◆ **The task**: In the answer, each line must appear exactly as in the records, and no picture may appear.

***** Material for this exercise

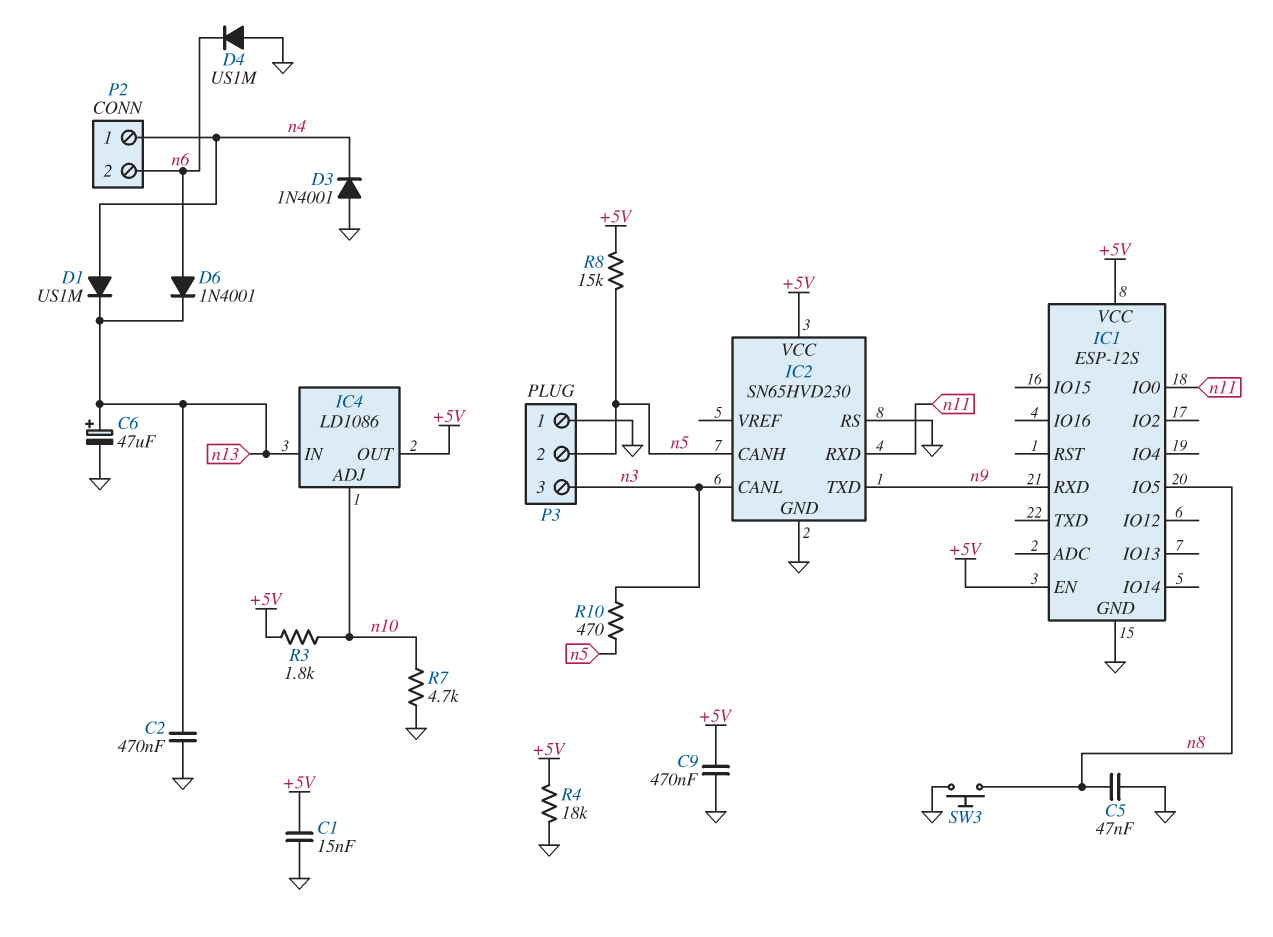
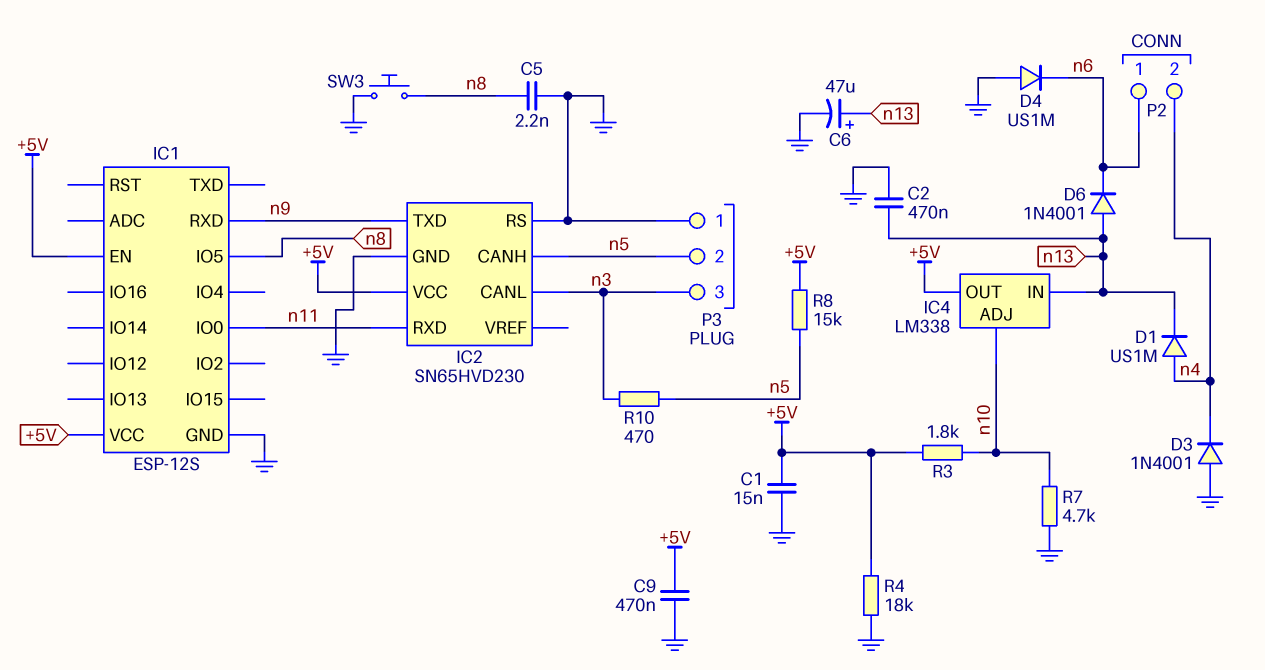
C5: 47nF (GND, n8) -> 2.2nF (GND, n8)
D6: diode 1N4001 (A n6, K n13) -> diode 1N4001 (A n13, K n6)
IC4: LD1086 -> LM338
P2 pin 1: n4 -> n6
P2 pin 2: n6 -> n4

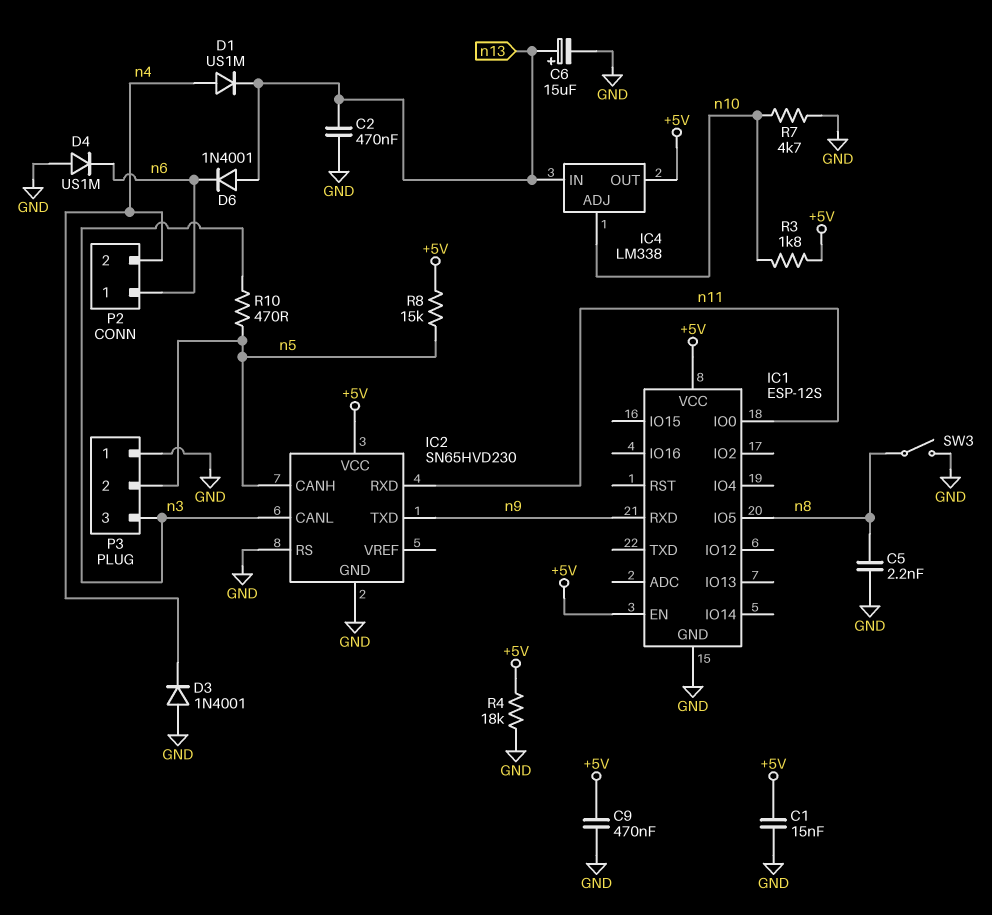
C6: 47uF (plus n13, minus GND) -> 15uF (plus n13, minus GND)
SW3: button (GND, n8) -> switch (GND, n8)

**********

◆ **Answer section**:
C5: 47nF (GND, n8) -> 2.2nF (GND, n8)
D6: diode 1N4001 (A n6, K n13) -> diode 1N4001 (A n13, K n6)
IC4: LD1086 -> LM338
P2 pin 1: n4 -> n6
P2 pin 2: n6 -> n4

C6: 47uF (plus n13, minus GND) -> 15uF (plus n13, minus GND)
SW3: button (GND, n8) -> switch (GND, n8)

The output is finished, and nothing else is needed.